▶ WHAT IS EXPECTED:
Gather each line of the data below that contains the string "clef". Case counts.
-- START TASK MATERIAL --
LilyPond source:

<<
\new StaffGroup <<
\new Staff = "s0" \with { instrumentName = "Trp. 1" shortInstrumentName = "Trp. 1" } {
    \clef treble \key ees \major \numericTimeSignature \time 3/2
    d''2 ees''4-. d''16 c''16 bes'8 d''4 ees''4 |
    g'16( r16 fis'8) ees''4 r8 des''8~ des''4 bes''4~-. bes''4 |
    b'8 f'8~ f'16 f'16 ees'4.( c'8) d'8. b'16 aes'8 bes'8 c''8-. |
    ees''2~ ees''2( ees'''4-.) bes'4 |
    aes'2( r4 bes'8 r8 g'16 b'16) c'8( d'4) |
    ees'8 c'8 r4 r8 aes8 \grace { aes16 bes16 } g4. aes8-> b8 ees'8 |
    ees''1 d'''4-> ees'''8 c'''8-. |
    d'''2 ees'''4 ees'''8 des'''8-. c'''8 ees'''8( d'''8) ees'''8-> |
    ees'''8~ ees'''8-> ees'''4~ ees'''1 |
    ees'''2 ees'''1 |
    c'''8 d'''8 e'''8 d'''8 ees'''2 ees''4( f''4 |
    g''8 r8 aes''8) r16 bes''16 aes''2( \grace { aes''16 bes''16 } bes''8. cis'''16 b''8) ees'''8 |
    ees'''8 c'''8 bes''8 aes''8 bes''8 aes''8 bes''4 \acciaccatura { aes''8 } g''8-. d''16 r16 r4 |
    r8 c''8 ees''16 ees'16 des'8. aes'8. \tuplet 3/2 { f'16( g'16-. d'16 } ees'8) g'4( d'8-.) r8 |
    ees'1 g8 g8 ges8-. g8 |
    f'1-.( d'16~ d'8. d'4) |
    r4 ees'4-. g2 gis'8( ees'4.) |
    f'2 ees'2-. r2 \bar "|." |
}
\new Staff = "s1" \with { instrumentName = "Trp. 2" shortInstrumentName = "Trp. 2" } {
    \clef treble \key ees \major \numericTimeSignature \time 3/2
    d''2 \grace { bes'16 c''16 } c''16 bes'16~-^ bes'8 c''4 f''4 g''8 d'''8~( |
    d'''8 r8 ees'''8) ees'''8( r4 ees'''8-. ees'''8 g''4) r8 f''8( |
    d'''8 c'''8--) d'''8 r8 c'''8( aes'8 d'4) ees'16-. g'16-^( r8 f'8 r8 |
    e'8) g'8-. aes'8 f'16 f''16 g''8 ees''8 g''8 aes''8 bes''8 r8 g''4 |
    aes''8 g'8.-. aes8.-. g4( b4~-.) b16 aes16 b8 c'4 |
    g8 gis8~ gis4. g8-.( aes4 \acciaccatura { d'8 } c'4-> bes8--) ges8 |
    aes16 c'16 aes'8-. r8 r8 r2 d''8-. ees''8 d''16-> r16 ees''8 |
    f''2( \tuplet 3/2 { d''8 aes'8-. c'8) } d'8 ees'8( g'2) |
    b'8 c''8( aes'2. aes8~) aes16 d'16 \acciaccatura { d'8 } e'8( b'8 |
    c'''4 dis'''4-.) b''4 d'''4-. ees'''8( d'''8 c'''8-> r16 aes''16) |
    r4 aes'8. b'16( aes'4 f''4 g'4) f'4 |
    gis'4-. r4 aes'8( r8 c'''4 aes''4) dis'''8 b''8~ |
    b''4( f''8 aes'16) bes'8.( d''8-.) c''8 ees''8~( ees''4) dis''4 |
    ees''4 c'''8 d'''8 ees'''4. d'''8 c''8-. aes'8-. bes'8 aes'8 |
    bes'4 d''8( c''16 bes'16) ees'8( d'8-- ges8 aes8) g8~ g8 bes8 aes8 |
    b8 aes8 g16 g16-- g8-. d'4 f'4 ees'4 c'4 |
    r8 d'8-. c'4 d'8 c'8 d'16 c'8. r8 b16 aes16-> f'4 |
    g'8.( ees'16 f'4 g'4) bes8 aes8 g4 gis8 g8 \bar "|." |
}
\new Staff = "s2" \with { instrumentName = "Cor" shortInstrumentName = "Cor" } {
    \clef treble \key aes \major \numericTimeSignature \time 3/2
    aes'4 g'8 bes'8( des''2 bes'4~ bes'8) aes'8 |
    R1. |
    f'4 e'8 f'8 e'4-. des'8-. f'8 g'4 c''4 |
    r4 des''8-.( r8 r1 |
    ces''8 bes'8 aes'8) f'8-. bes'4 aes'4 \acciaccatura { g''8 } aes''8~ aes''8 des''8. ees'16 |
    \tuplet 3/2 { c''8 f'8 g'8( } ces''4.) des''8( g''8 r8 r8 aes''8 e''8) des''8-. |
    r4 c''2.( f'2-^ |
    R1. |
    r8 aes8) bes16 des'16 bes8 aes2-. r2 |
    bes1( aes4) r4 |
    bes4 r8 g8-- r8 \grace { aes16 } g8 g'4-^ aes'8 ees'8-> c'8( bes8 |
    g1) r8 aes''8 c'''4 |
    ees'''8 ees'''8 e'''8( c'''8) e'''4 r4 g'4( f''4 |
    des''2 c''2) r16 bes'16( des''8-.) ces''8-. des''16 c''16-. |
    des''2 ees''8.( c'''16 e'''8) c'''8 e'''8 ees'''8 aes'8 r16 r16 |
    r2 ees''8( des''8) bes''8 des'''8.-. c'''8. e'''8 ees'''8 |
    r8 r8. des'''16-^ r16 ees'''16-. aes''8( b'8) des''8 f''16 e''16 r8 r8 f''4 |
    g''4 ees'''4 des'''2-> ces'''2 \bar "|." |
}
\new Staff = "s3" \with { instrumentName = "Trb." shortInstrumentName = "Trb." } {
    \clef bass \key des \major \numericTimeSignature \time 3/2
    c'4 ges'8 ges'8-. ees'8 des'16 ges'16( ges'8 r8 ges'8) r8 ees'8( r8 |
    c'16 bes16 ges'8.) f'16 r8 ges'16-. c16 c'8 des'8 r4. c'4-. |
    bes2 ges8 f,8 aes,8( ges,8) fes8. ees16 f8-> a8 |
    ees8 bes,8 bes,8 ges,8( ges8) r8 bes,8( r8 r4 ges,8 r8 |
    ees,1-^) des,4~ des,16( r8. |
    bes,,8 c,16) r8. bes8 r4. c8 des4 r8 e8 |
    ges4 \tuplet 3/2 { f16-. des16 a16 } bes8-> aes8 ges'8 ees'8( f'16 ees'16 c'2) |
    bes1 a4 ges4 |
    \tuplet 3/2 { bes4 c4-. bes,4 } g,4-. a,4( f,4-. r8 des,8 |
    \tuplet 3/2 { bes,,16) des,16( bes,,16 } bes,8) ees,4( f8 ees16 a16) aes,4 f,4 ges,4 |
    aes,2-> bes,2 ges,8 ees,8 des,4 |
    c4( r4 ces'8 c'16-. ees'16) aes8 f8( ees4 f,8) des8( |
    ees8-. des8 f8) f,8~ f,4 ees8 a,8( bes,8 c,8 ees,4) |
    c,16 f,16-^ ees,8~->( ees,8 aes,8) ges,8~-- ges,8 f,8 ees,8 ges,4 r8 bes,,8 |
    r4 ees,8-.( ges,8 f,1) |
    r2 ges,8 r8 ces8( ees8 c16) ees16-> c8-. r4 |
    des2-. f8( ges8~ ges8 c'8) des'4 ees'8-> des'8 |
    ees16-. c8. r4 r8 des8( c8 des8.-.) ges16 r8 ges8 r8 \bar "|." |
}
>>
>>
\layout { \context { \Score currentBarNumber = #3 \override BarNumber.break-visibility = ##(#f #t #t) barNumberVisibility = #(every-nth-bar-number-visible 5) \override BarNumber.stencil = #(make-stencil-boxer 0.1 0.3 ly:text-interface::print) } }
-- END TASK MATERIAL --
▶ FINISHED TASK:
    \clef treble \key ees \major \numericTimeSignature \time 3/2
    \clef treble \key ees \major \numericTimeSignature \time 3/2
    \clef treble \key aes \major \numericTimeSignature \time 3/2
    \clef bass \key des \major \numericTimeSignature \time 3/2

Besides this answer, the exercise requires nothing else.